• _Available data_
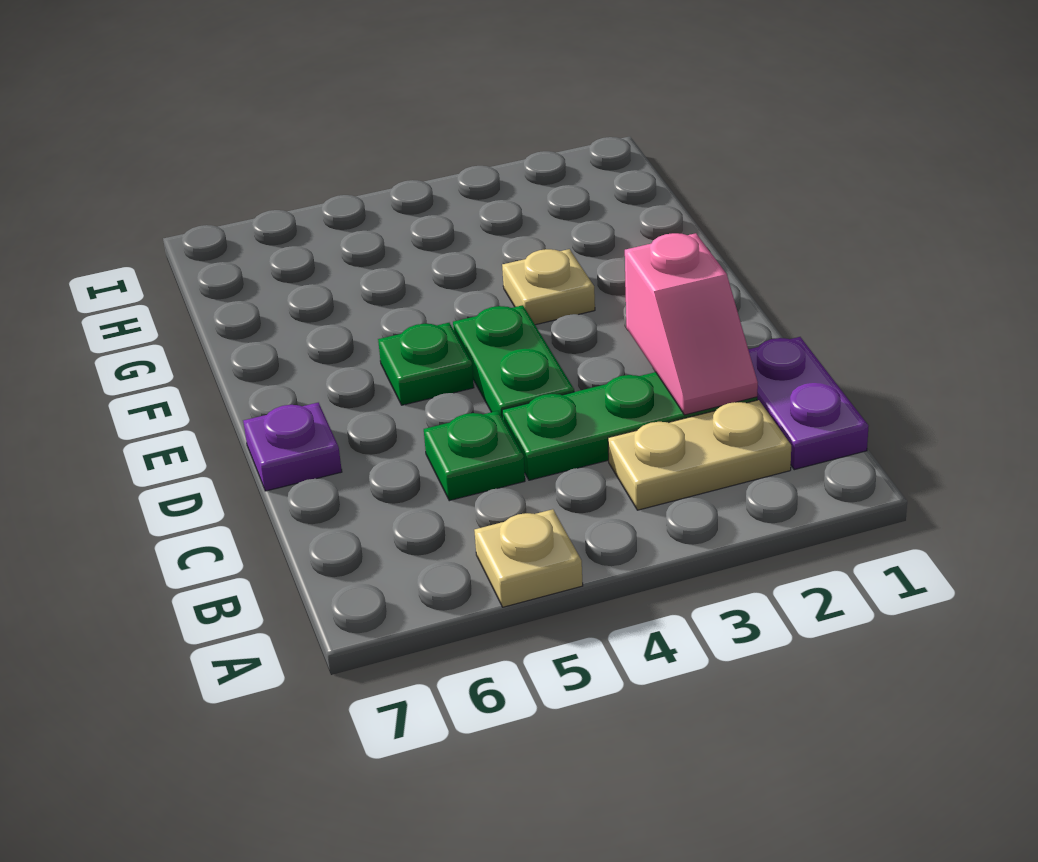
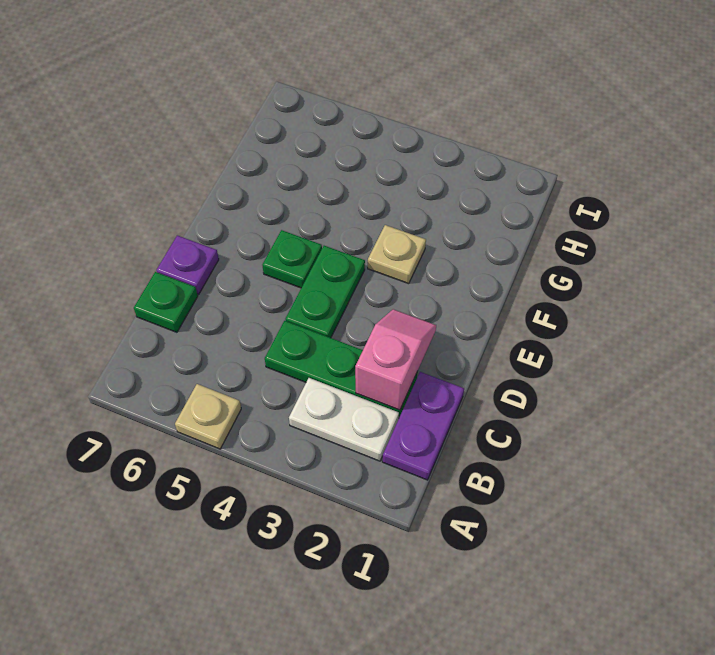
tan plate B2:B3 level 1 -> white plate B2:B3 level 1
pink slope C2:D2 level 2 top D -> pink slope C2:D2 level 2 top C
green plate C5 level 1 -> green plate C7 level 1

• _Work instruction_
Output the data exactly. Pictures don't belong in the result.

• _Problem solution_
tan plate B2:B3 level 1 -> white plate B2:B3 level 1
pink slope C2:D2 level 2 top D -> pink slope C2:D2 level 2 top C
green plate C5 level 1 -> green plate C7 level 1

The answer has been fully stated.